* _EXERCISE_: Quote the records below from the line with "The width and height of the screenshot is (960, 540). Find" to the line with "The width and height of the screenshot is (512, 384). What", leaving out the pictures.

* _RECORDS SHOWN_:
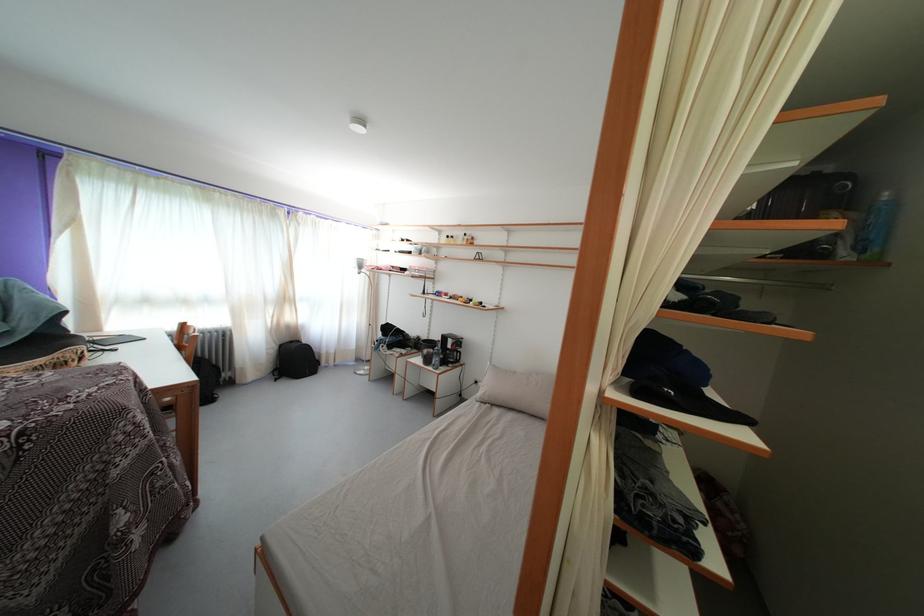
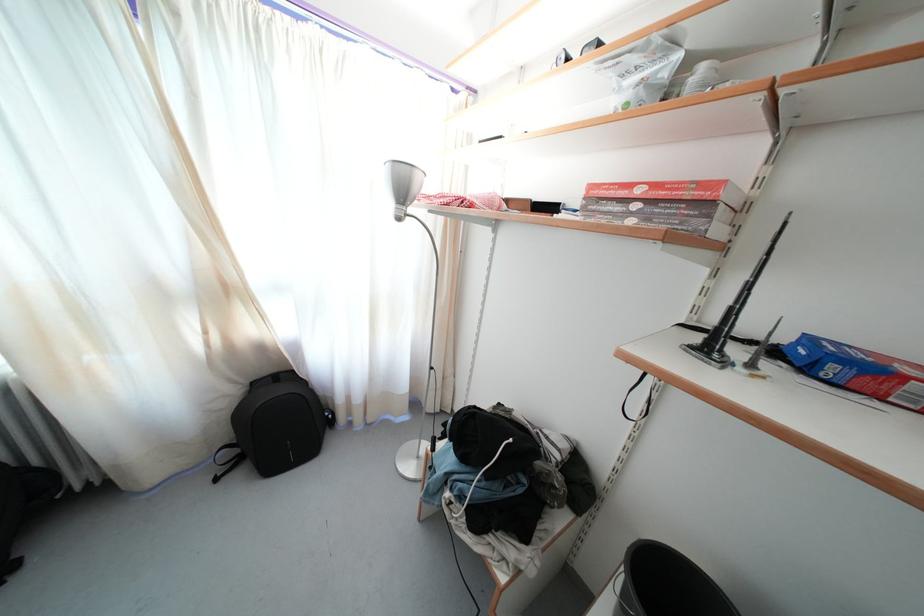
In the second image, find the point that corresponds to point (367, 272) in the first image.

--

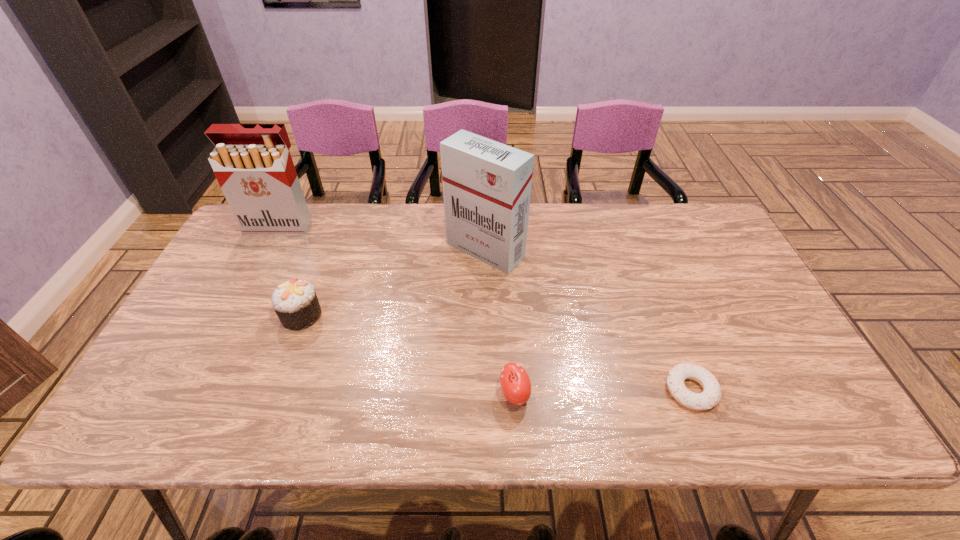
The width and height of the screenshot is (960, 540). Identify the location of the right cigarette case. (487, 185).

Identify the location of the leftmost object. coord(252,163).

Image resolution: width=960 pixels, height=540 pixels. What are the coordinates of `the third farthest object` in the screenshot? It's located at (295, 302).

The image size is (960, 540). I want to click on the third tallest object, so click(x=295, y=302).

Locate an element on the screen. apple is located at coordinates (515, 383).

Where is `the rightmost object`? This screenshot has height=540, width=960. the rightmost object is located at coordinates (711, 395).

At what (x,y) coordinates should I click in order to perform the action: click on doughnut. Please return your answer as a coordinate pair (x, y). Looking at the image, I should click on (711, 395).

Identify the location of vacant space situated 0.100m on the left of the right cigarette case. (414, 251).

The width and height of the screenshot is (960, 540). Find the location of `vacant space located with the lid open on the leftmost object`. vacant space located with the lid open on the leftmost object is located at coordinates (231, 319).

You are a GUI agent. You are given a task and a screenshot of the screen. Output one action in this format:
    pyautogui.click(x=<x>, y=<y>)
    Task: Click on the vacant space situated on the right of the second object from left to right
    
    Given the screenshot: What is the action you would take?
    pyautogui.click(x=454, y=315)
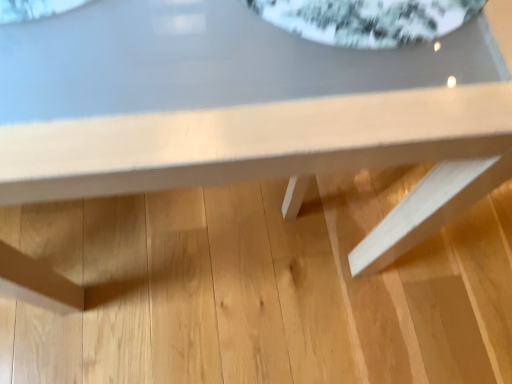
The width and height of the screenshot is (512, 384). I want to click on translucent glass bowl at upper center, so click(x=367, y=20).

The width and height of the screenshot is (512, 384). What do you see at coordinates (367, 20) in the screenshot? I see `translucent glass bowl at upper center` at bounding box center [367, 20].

* _SOLUTION TO THE EXERCISE_:
The width and height of the screenshot is (960, 540). Find the location of `vacant space located with the lid open on the leftmost object`. vacant space located with the lid open on the leftmost object is located at coordinates (231, 319).

You are a GUI agent. You are given a task and a screenshot of the screen. Output one action in this format:
    pyautogui.click(x=<x>, y=<y>)
    Task: Click on the vacant space situated on the right of the second object from left to right
    
    Given the screenshot: What is the action you would take?
    pyautogui.click(x=454, y=315)
The width and height of the screenshot is (512, 384). I want to click on translucent glass bowl at upper center, so click(x=367, y=20).

The width and height of the screenshot is (512, 384). What do you see at coordinates (367, 20) in the screenshot? I see `translucent glass bowl at upper center` at bounding box center [367, 20].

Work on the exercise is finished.